───── DATA EXCERPTS ─────

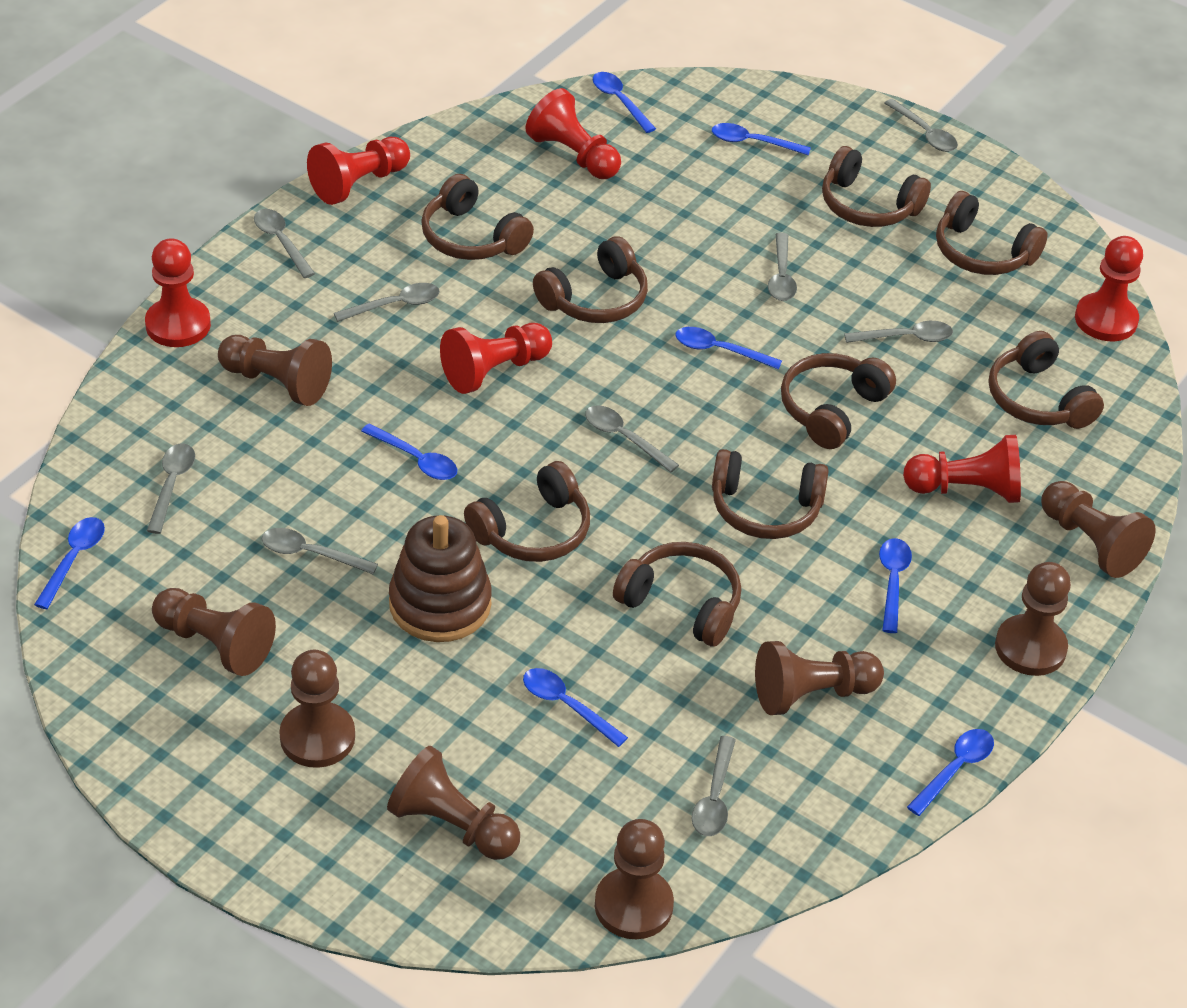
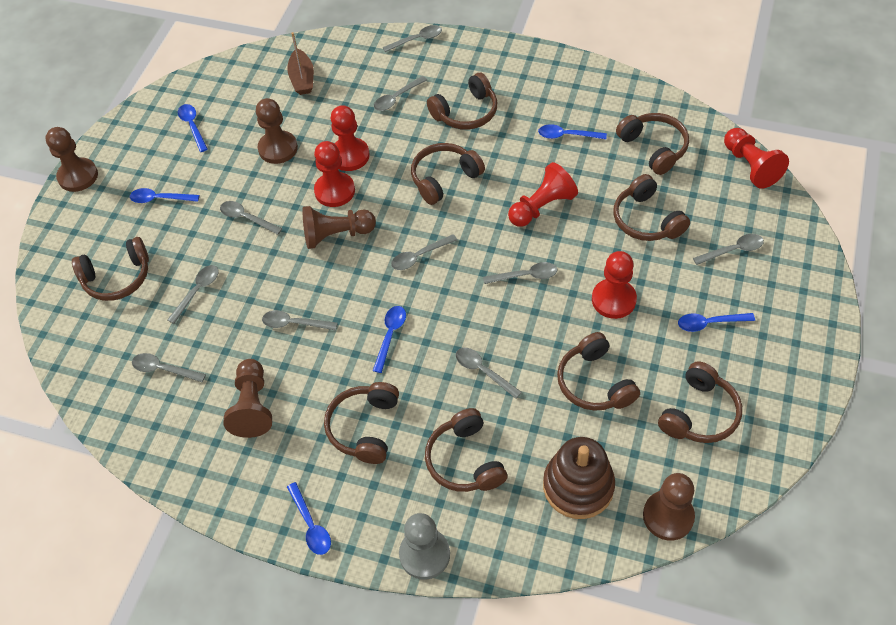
blue spoon: 8 -> 6
brown boat: 0 -> 1
brown pawn: 8 -> 5
grey pawn: 0 -> 1
grey spoon: 9 -> 10
red pawn: 6 -> 5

─────

ACTIVITY: If an entry holds an image, omit that image and print the remainder exactly as it stands.

RESPONSE TO THE EXERCISE:
blue spoon: 8 -> 6
brown boat: 0 -> 1
brown pawn: 8 -> 5
grey pawn: 0 -> 1
grey spoon: 9 -> 10
red pawn: 6 -> 5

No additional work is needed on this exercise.